**Instructions for the task:** Provide again, from the entries below, every line from the one containing "black cake: 8 -> 6" through the one containing "red glasses: 9 -> 7", exactly as written, and no other line.

**Supplied records:**

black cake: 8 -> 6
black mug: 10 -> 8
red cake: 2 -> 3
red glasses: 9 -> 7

==

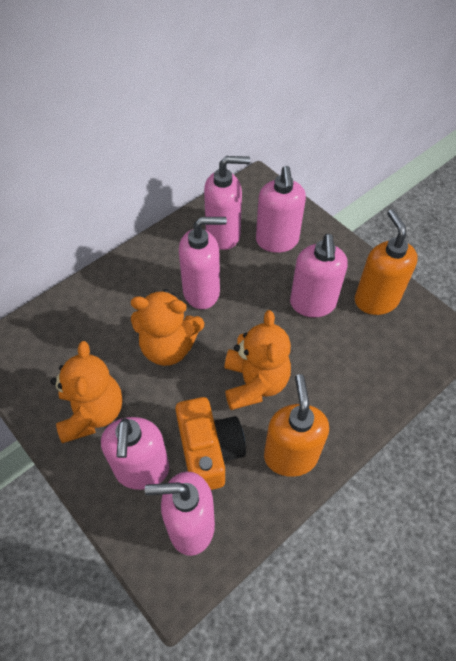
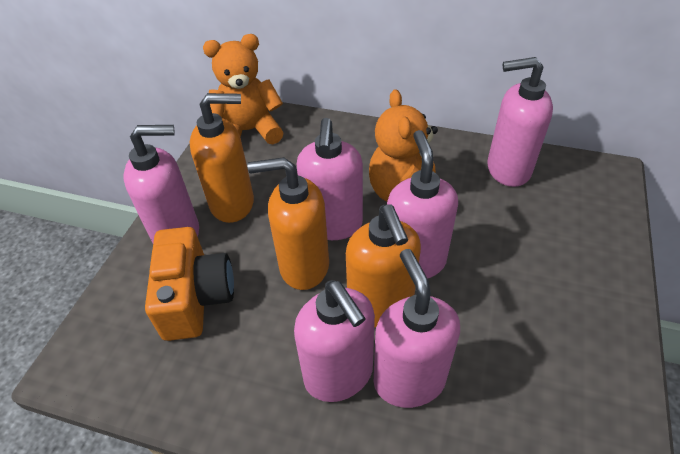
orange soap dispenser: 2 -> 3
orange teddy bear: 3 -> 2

==

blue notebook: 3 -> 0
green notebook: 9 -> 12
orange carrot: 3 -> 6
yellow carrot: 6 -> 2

**Answer to this problem:**
black cake: 8 -> 6
black mug: 10 -> 8
red cake: 2 -> 3
red glasses: 9 -> 7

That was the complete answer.